═════ The input ═════

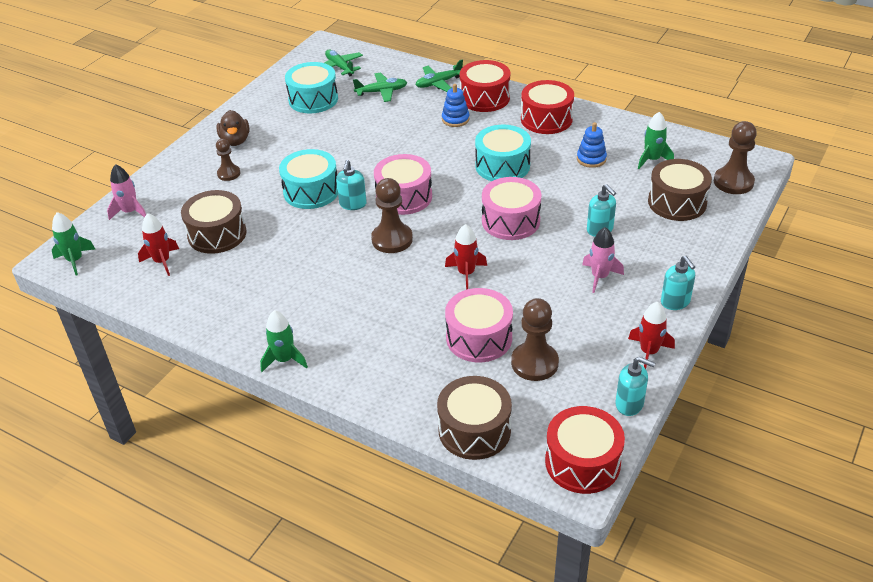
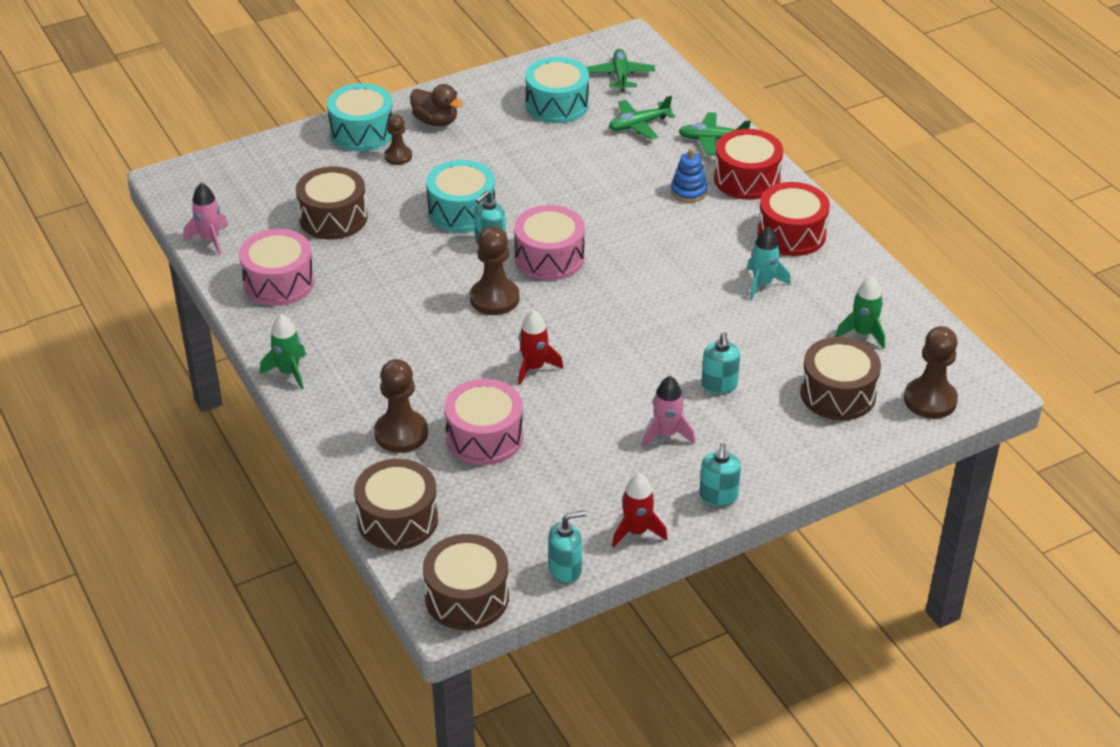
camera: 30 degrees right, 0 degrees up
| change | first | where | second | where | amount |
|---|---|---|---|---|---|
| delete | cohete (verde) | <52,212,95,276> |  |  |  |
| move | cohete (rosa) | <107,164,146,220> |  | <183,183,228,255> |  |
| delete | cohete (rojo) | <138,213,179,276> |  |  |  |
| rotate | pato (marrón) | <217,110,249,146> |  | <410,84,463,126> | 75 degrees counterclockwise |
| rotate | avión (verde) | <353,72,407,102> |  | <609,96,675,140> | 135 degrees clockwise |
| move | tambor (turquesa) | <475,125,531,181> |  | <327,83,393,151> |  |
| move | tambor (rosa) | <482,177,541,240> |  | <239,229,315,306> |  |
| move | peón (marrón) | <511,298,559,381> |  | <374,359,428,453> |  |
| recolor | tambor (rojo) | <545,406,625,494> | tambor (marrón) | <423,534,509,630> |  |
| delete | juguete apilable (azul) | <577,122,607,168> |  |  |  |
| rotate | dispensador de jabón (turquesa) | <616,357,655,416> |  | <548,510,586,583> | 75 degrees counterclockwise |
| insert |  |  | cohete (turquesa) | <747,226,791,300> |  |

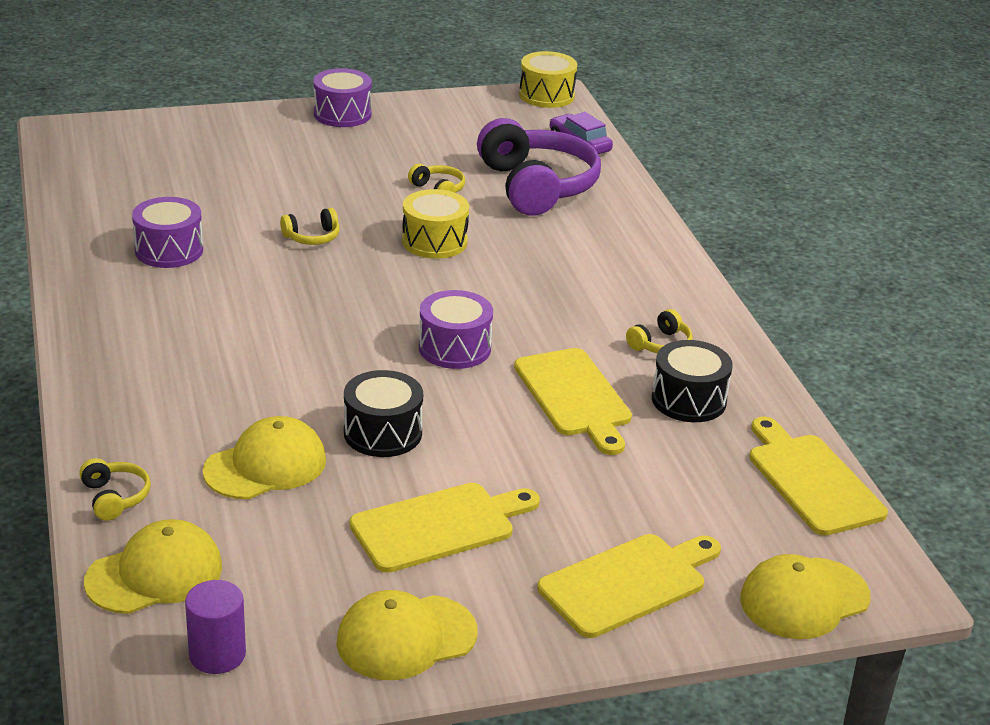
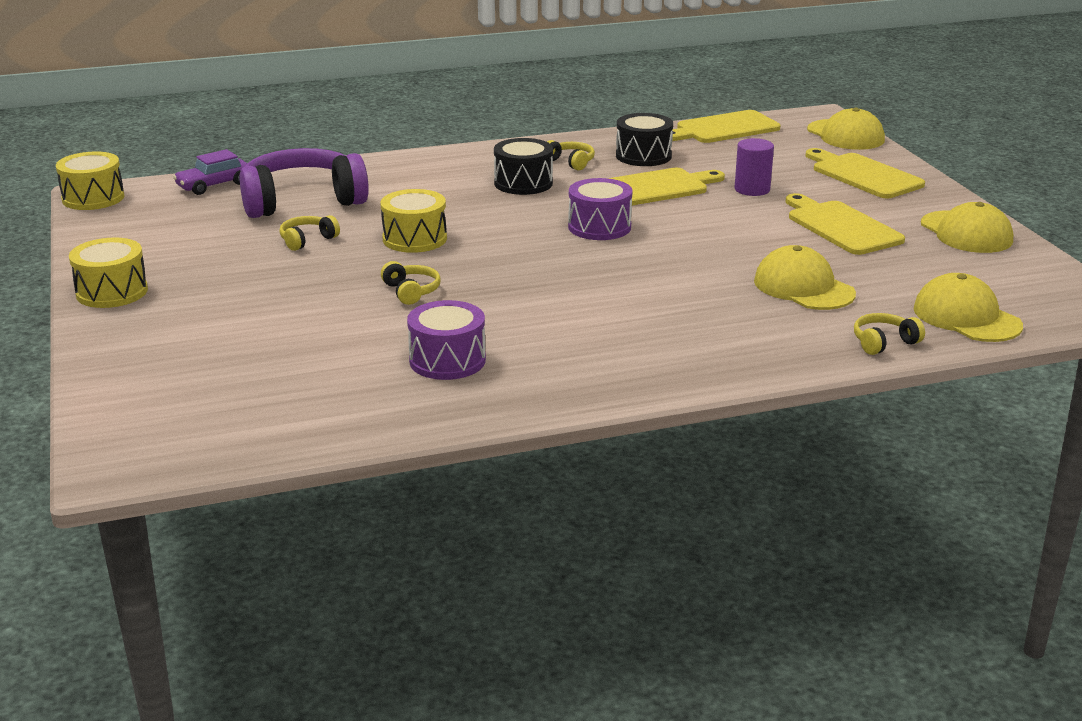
camera: 90 degrees left, 5 degrees down
| change | first | where | second | where | amount |
|---|---|---|---|---|---|
| move | cilindro (morado) | <185,580,246,674> |  | <734,138,774,196> |  |
| recolor | tambor (morado) | <313,68,372,127> | tambor (amarillo) | <69,238,148,308> |  |
| move | tambor (negro) | <344,370,423,457> |  | <494,138,553,195> |  |

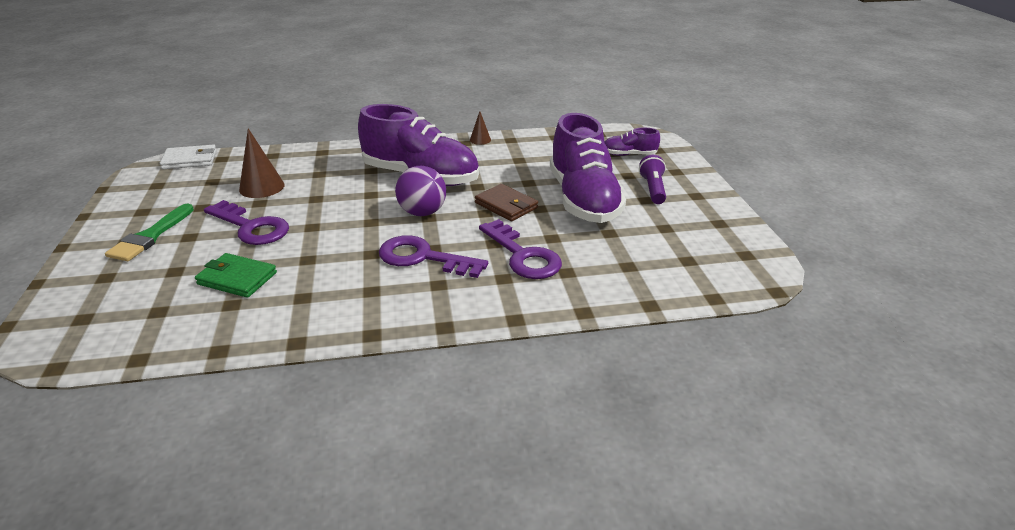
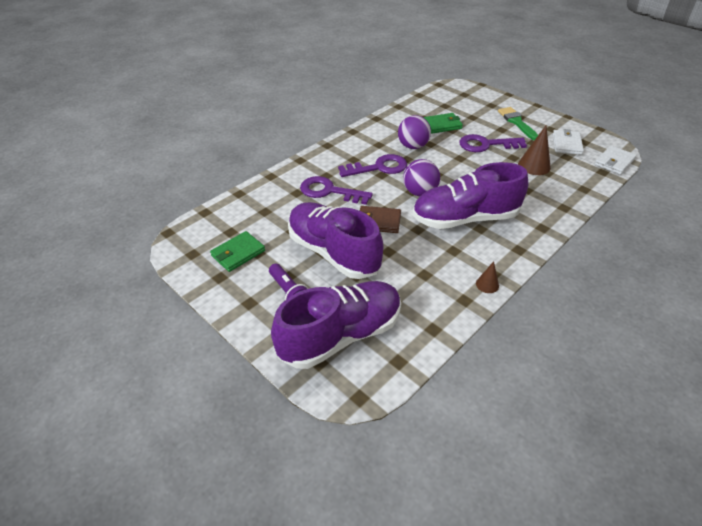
camera: 145 degrees right, 10 degrees up
| change | first | where | second | where | amount |
|---|---|---|---|---|---|
| resize | zapato (morado) | <605,127,660,156> |  | <271,281,401,369> | x2.21 |
| insert |  |  | cartera (verde) | <210,231,265,272> |  |
| insert |  |  | pelota (morado) | <398,115,431,149> |  |
| insert |  |  | cartera (blanco) | <553,129,584,155> |  |

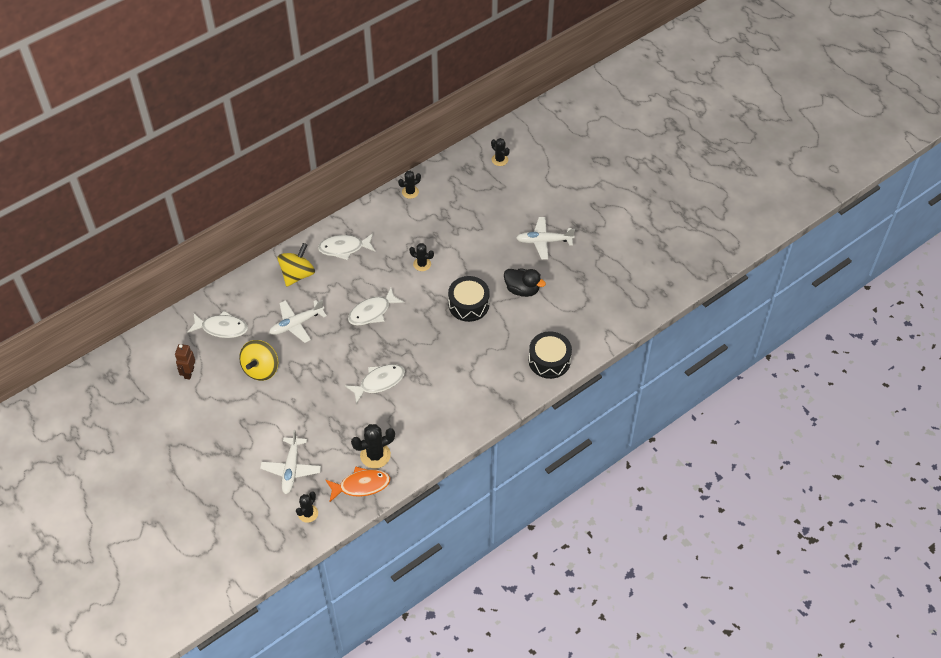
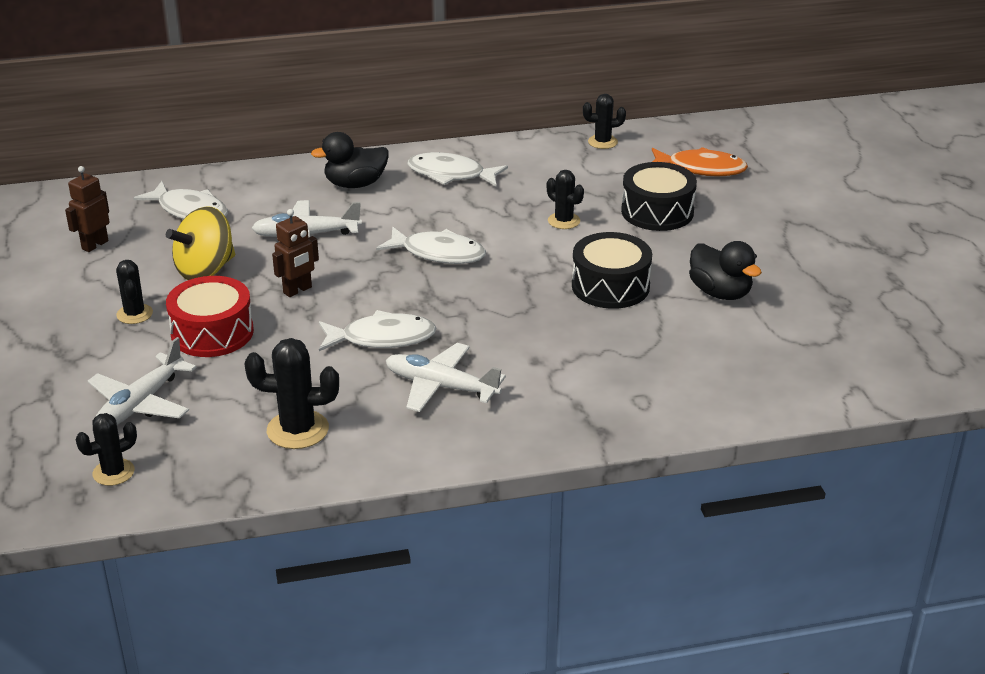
camera: 25 degrees right, 20 degrees down
| change | first | where | second | where | amount |
|---|---|---|---|---|---|
| replace | peonza (amarillo) | <277,243,315,286> | pato (negro) | <311,132,389,188> |  |
| move | pez (naranja) | <326,466,390,503> |  | <652,147,748,176> |  |
| rotate | pez (blanco) | <348,288,404,326> |  | <376,227,486,264> | 150 degrees counterclockwise |
| move | cactus (negro) | <491,138,510,166> |  | <116,260,153,324> |  |
| move | avión (blanco) | <516,217,575,260> |  | <386,343,506,412> |  |
| move | tambor (negro) | <529,331,572,379> |  | <621,162,697,231> |  |
| insert |  |  | tambor (rojo) | <166,276,254,357> |  |
| insert |  |  | robot (marrón) | <272,209,319,297> |  |

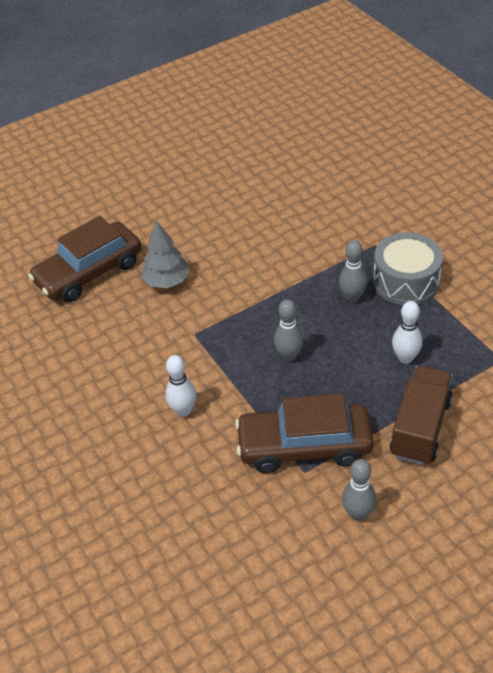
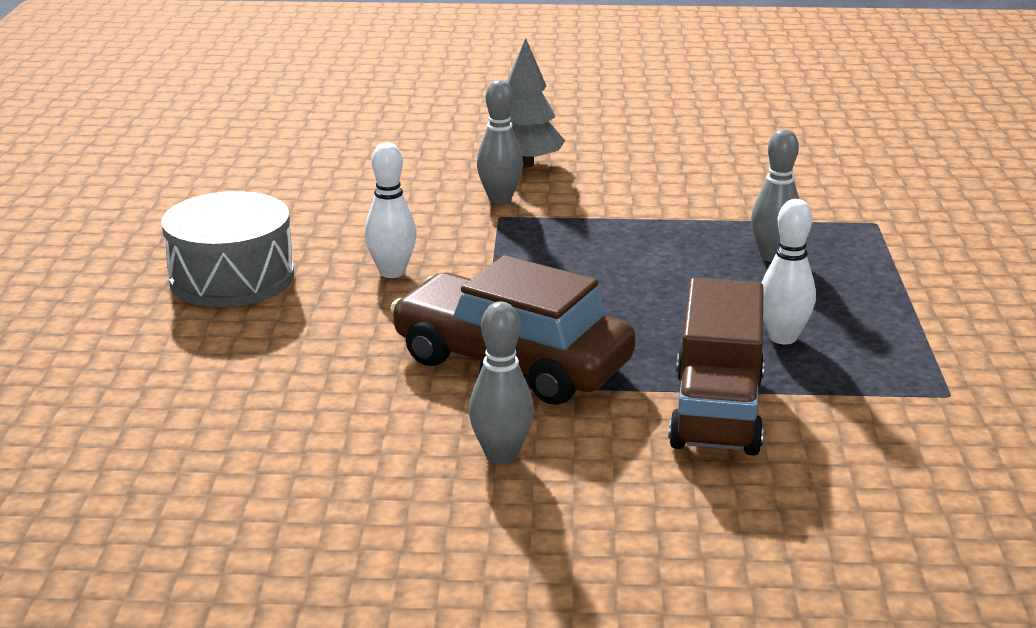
camera: 30 degrees right, 20 degrees down
| change | first | where | second | where | amount |
|---|---|---|---|---|---|
| delete | coche (marrón) | <28,216,141,302> |  |  |  |
| move | bolo (gris) | <274,299,304,362> |  | <477,80,523,204> |  |
| move | tambor (gris) | <373,232,443,305> |  | <161,191,294,307> |  |
| rotate | camión (marrón) | <390,366,453,465> |  | <668,278,764,455> | 135 degrees clockwise |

═════

◆ **What you need to do**: Each entry above must be printed exactly, apart from its pictures.

◆ **Solution below**:
camera: 30 degrees right, 0 degrees up
| change | first | where | second | where | amount |
|---|---|---|---|---|---|
| delete | cohete (verde) | <52,212,95,276> |  |  |  |
| move | cohete (rosa) | <107,164,146,220> |  | <183,183,228,255> |  |
| delete | cohete (rojo) | <138,213,179,276> |  |  |  |
| rotate | pato (marrón) | <217,110,249,146> |  | <410,84,463,126> | 75 degrees counterclockwise |
| rotate | avión (verde) | <353,72,407,102> |  | <609,96,675,140> | 135 degrees clockwise |
| move | tambor (turquesa) | <475,125,531,181> |  | <327,83,393,151> |  |
| move | tambor (rosa) | <482,177,541,240> |  | <239,229,315,306> |  |
| move | peón (marrón) | <511,298,559,381> |  | <374,359,428,453> |  |
| recolor | tambor (rojo) | <545,406,625,494> | tambor (marrón) | <423,534,509,630> |  |
| delete | juguete apilable (azul) | <577,122,607,168> |  |  |  |
| rotate | dispensador de jabón (turquesa) | <616,357,655,416> |  | <548,510,586,583> | 75 degrees counterclockwise |
| insert |  |  | cohete (turquesa) | <747,226,791,300> |  |

camera: 90 degrees left, 5 degrees down
| change | first | where | second | where | amount |
|---|---|---|---|---|---|
| move | cilindro (morado) | <185,580,246,674> |  | <734,138,774,196> |  |
| recolor | tambor (morado) | <313,68,372,127> | tambor (amarillo) | <69,238,148,308> |  |
| move | tambor (negro) | <344,370,423,457> |  | <494,138,553,195> |  |

camera: 145 degrees right, 10 degrees up
| change | first | where | second | where | amount |
|---|---|---|---|---|---|
| resize | zapato (morado) | <605,127,660,156> |  | <271,281,401,369> | x2.21 |
| insert |  |  | cartera (verde) | <210,231,265,272> |  |
| insert |  |  | pelota (morado) | <398,115,431,149> |  |
| insert |  |  | cartera (blanco) | <553,129,584,155> |  |

camera: 25 degrees right, 20 degrees down
| change | first | where | second | where | amount |
|---|---|---|---|---|---|
| replace | peonza (amarillo) | <277,243,315,286> | pato (negro) | <311,132,389,188> |  |
| move | pez (naranja) | <326,466,390,503> |  | <652,147,748,176> |  |
| rotate | pez (blanco) | <348,288,404,326> |  | <376,227,486,264> | 150 degrees counterclockwise |
| move | cactus (negro) | <491,138,510,166> |  | <116,260,153,324> |  |
| move | avión (blanco) | <516,217,575,260> |  | <386,343,506,412> |  |
| move | tambor (negro) | <529,331,572,379> |  | <621,162,697,231> |  |
| insert |  |  | tambor (rojo) | <166,276,254,357> |  |
| insert |  |  | robot (marrón) | <272,209,319,297> |  |

camera: 30 degrees right, 20 degrees down
| change | first | where | second | where | amount |
|---|---|---|---|---|---|
| delete | coche (marrón) | <28,216,141,302> |  |  |  |
| move | bolo (gris) | <274,299,304,362> |  | <477,80,523,204> |  |
| move | tambor (gris) | <373,232,443,305> |  | <161,191,294,307> |  |
| rotate | camión (marrón) | <390,366,453,465> |  | <668,278,764,455> | 135 degrees clockwise |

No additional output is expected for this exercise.